### [WHAT TO DO]
When you come to a picture, pass over it, and set down the entries below exactly.

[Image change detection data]
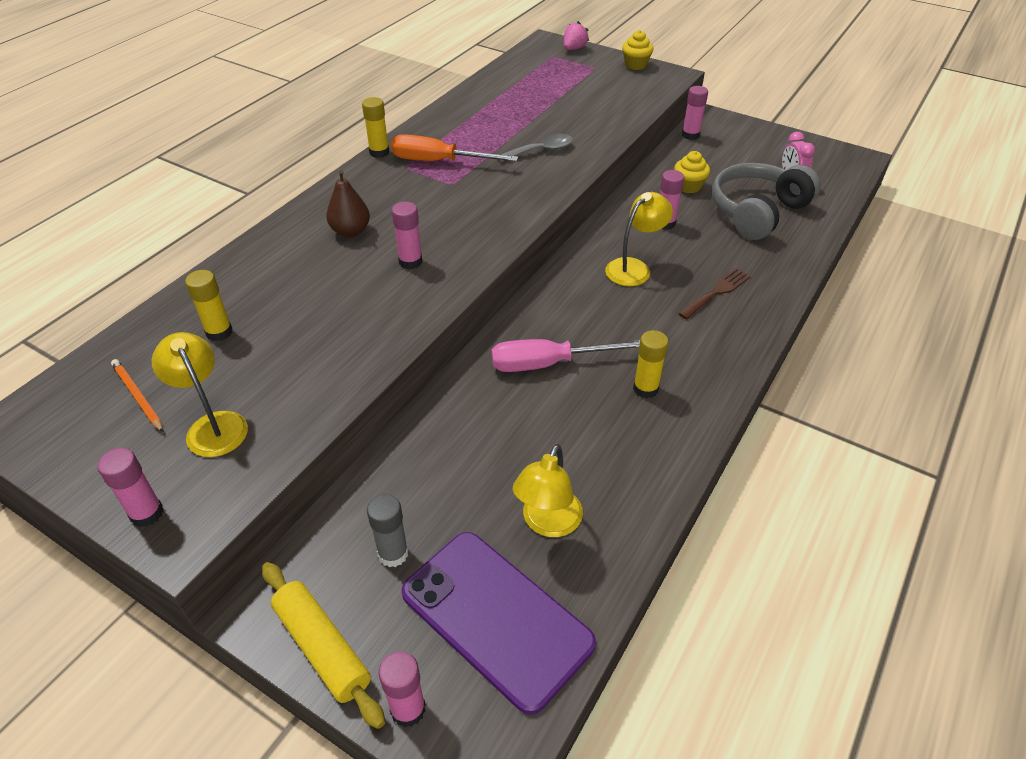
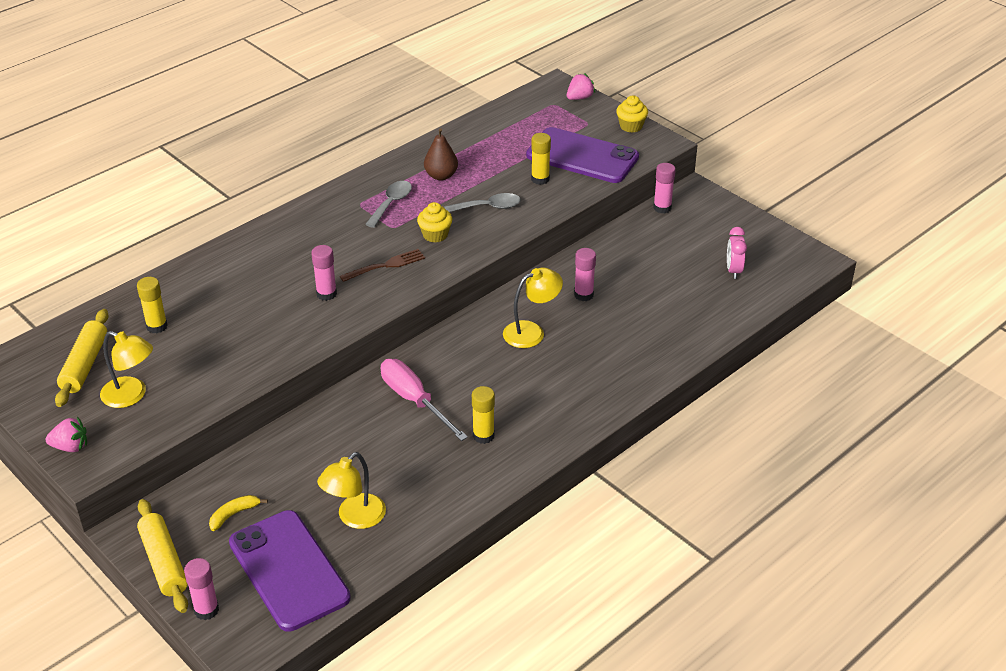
camera: 15 degrees right, 5 degrees down
(137, 396) = (84, 365): orange pencil -> yellow rolling pin
(147, 513) = (70, 447): pink glue stick -> pink strawberry
(212, 425) = (131, 396): yellow lamp -> yellow lamp turned 135 degrees clockwise
(350, 231) = (288, 258): brown pear -> brown pear (441, 176)
(379, 152) = (342, 186): yellow glue stick -> yellow glue stick (540, 179)
(393, 554) = (234, 514): grey glue stick -> yellow banana
(439, 161) = (391, 203): orange screwdriver -> grey spoon
(549, 363) = (414, 400): pink screwdriver -> pink screwdriver turned 45 degrees clockwise
(606, 95) = (582, 156): none -> purple phone
(689, 186) = (628, 262): yellow cupcake -> yellow cupcake (435, 235)
(716, 292) = (592, 367): brown fork -> brown fork (386, 265)
(757, 212) = (678, 298): grey headphones -> none

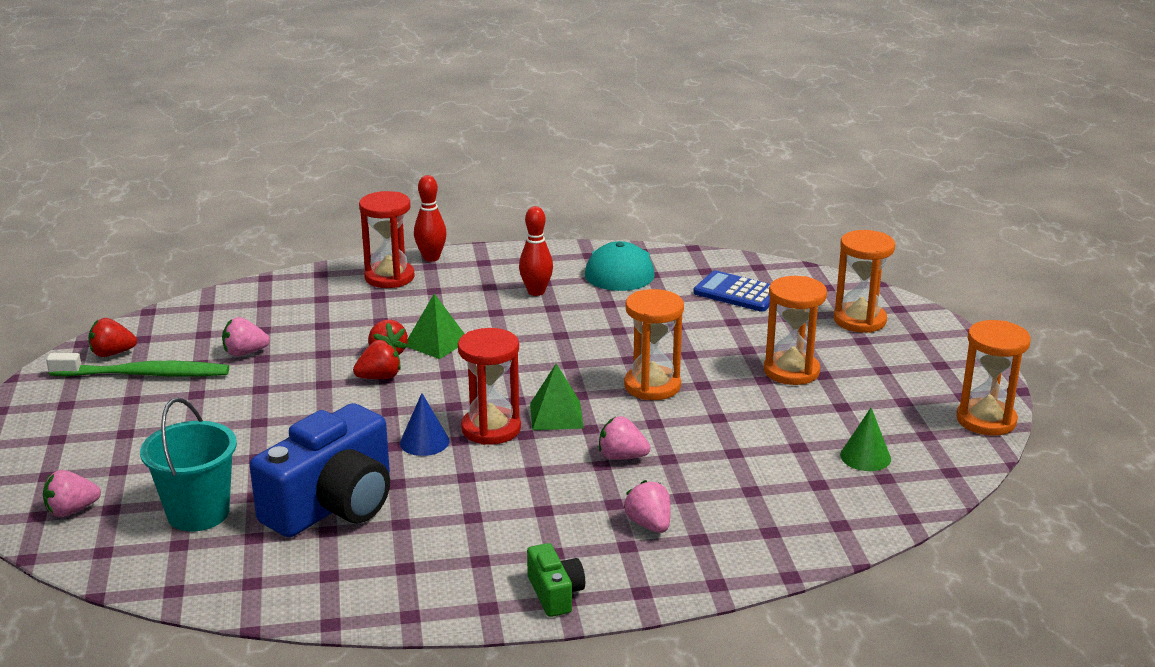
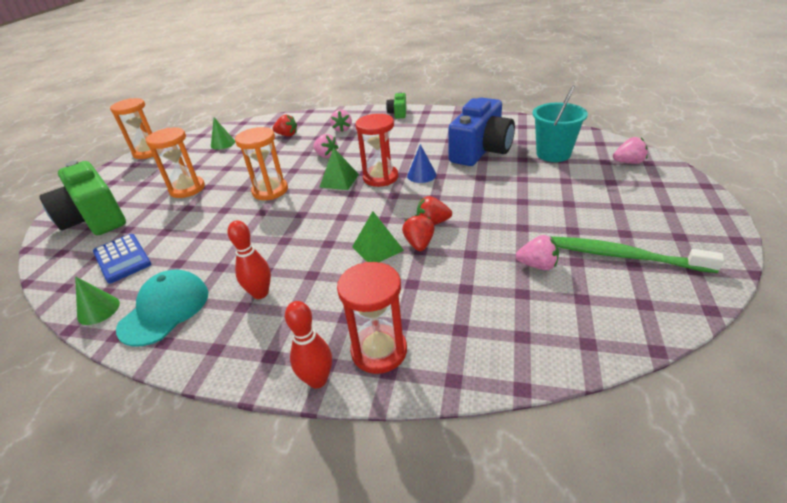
camera: 155 degrees left, 10 degrees up
(112, 353) = (667, 287): red strawberry -> red strawberry (287, 135)
(333, 505) = (481, 150): blue camera -> blue camera turned 150 degrees clockwise
(688, 260) = (98, 310): none -> green cone
(859, 320) = (95, 218): orange hourglass -> green camera

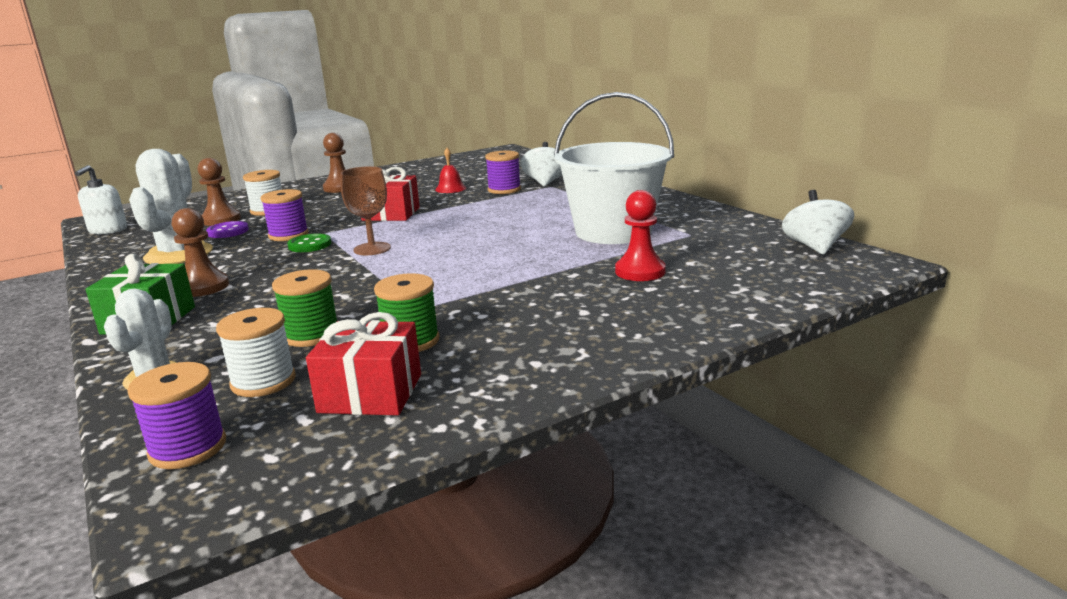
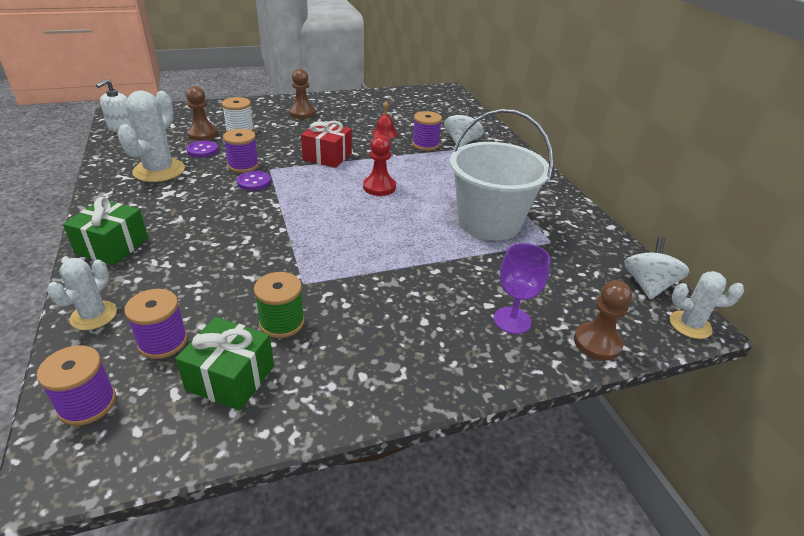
camera: 10 degrees right, 15 degrees up
(203, 287) = (162, 215): brown pawn -> brown pawn (597, 343)
(263, 381) = (163, 342): white spool -> purple spool
(310, 245) = (254, 182): green button -> purple button
(311, 335) = (215, 295): green spool -> none
(370, 393) = (230, 378): red gift -> green gift
(372, 249) = (297, 198): brown goblet -> none
(640, 271) = (489, 281): red pawn -> red pawn (379, 187)
(684, 294) = (512, 320): none -> purple goblet
(876, 265) = (690, 325): none -> white cactus

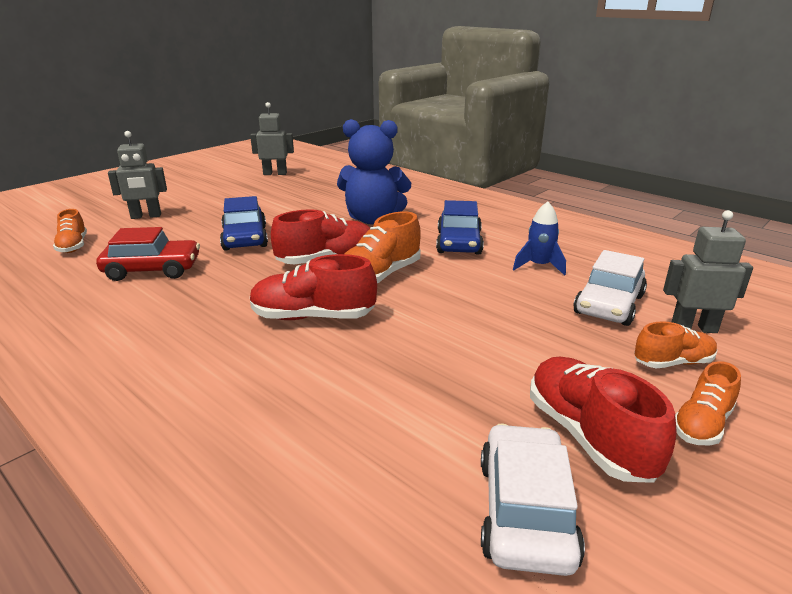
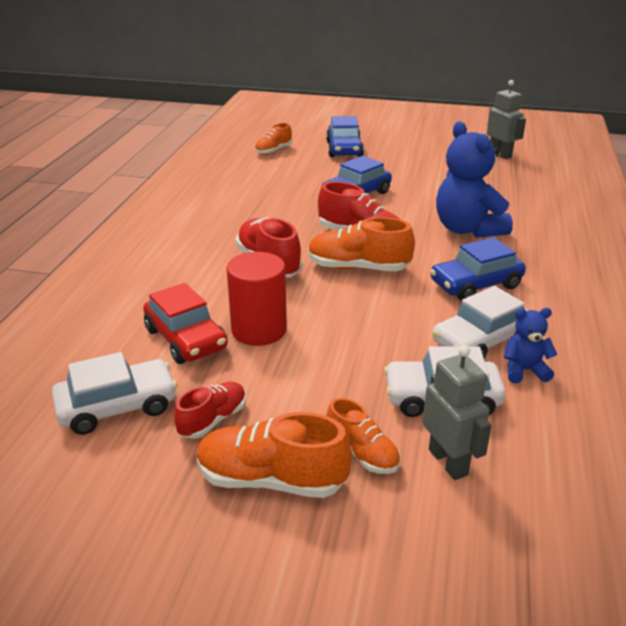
camera: 60 degrees right, 5 degrees up
(146, 216) = (344, 149): grey robot -> blue car
(152, 270) = (271, 187): red car -> red car (186, 339)
(438, 359) = (259, 330): none -> red cylinder
(539, 266) = (480, 340): blue rocket -> white car
(588, 265) = (524, 370): none -> blue teddy bear
(588, 436) = (213, 420): red shoe -> red shoe, size x0.61
(701, 424) = (271, 480): orange shoe -> orange shoe, size x1.63

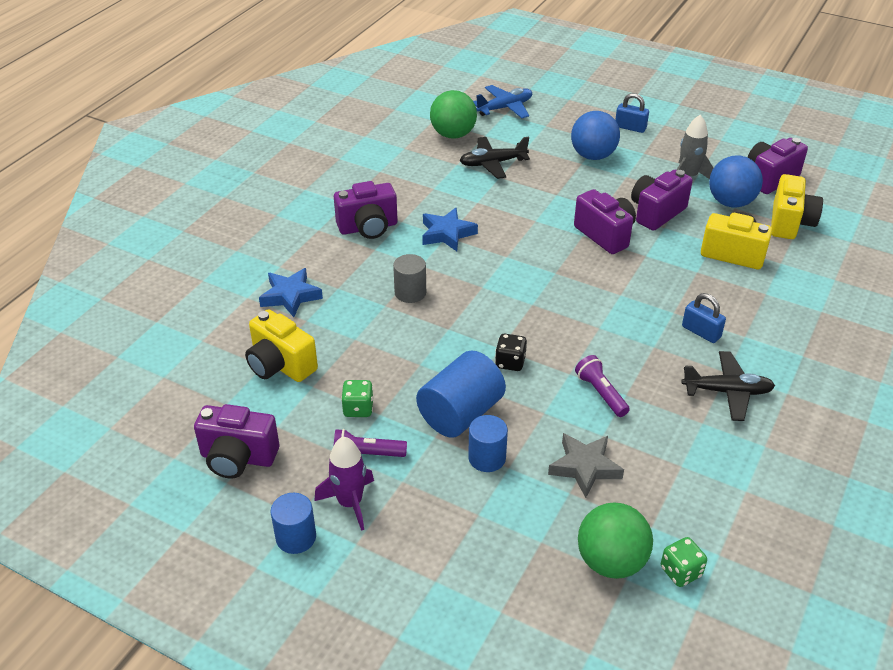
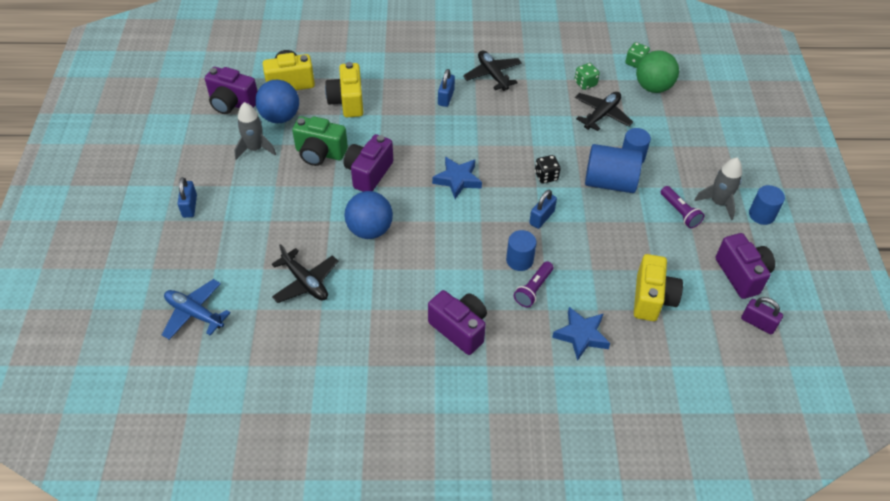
camera: 120 degrees left, 10 degrees up
(174, 433) = (758, 323): none -> purple padlock
(350, 503) = (718, 203): purple rocket -> grey rocket
(358, 408) = (650, 234): green dice -> green dice (585, 83)
(410, 293) = (519, 260): grey cylinder -> blue cylinder
(447, 234) = (431, 270): blue star -> blue star (457, 180)
(452, 332) = (542, 217): none -> blue padlock
(453, 135) = (269, 335): green ball -> none
(585, 467) = (601, 115): grey star -> black plane
(593, 156) = (254, 216): blue ball -> blue ball (370, 230)
(601, 393) = (538, 126): purple flashlight -> purple flashlight (533, 289)
(656, 213) = (320, 153): purple camera -> green camera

### [RESPONSE FOR THIS EXERCISE]
camera: 15 degrees right, 5 degrees down
(137, 396) = (84, 365): orange pencil -> yellow rolling pin
(147, 513) = (70, 447): pink glue stick -> pink strawberry
(212, 425) = (131, 396): yellow lamp -> yellow lamp turned 135 degrees clockwise
(350, 231) = (288, 258): brown pear -> brown pear (441, 176)
(379, 152) = (342, 186): yellow glue stick -> yellow glue stick (540, 179)
(393, 554) = (234, 514): grey glue stick -> yellow banana
(439, 161) = (391, 203): orange screwdriver -> grey spoon
(549, 363) = (414, 400): pink screwdriver -> pink screwdriver turned 45 degrees clockwise
(606, 95) = (582, 156): none -> purple phone
(689, 186) = (628, 262): yellow cupcake -> yellow cupcake (435, 235)
(716, 292) = (592, 367): brown fork -> brown fork (386, 265)
(757, 212) = (678, 298): grey headphones -> none

camera: 155 degrees left, 10 degrees up
(112, 353) = (667, 287): red strawberry -> red strawberry (287, 135)
(333, 505) = (481, 150): blue camera -> blue camera turned 150 degrees clockwise
(688, 260) = (98, 310): none -> green cone
(859, 320) = (95, 218): orange hourglass -> green camera

camera: 10 degrees right, 15 degrees up
(203, 287) = (162, 215): brown pawn -> brown pawn (597, 343)
(263, 381) = (163, 342): white spool -> purple spool
(310, 245) = (254, 182): green button -> purple button
(311, 335) = (215, 295): green spool -> none
(370, 393) = (230, 378): red gift -> green gift
(372, 249) = (297, 198): brown goblet -> none
(640, 271) = (489, 281): red pawn -> red pawn (379, 187)
(684, 294) = (512, 320): none -> purple goblet
(876, 265) = (690, 325): none -> white cactus

camera: 60 degrees right, 5 degrees up
(146, 216) = (344, 149): grey robot -> blue car
(152, 270) = (271, 187): red car -> red car (186, 339)
(438, 359) = (259, 330): none -> red cylinder
(539, 266) = (480, 340): blue rocket -> white car
(588, 265) = (524, 370): none -> blue teddy bear
(588, 436) = (213, 420): red shoe -> red shoe, size x0.61
(701, 424) = (271, 480): orange shoe -> orange shoe, size x1.63

camera: 120 degrees left, 10 degrees up
(174, 433) = (758, 323): none -> purple padlock
(350, 503) = (718, 203): purple rocket -> grey rocket
(358, 408) = (650, 234): green dice -> green dice (585, 83)
(410, 293) = (519, 260): grey cylinder -> blue cylinder
(447, 234) = (431, 270): blue star -> blue star (457, 180)
(452, 332) = (542, 217): none -> blue padlock
(453, 135) = (269, 335): green ball -> none
(585, 467) = (601, 115): grey star -> black plane
(593, 156) = (254, 216): blue ball -> blue ball (370, 230)
(601, 393) = (538, 126): purple flashlight -> purple flashlight (533, 289)
(656, 213) = (320, 153): purple camera -> green camera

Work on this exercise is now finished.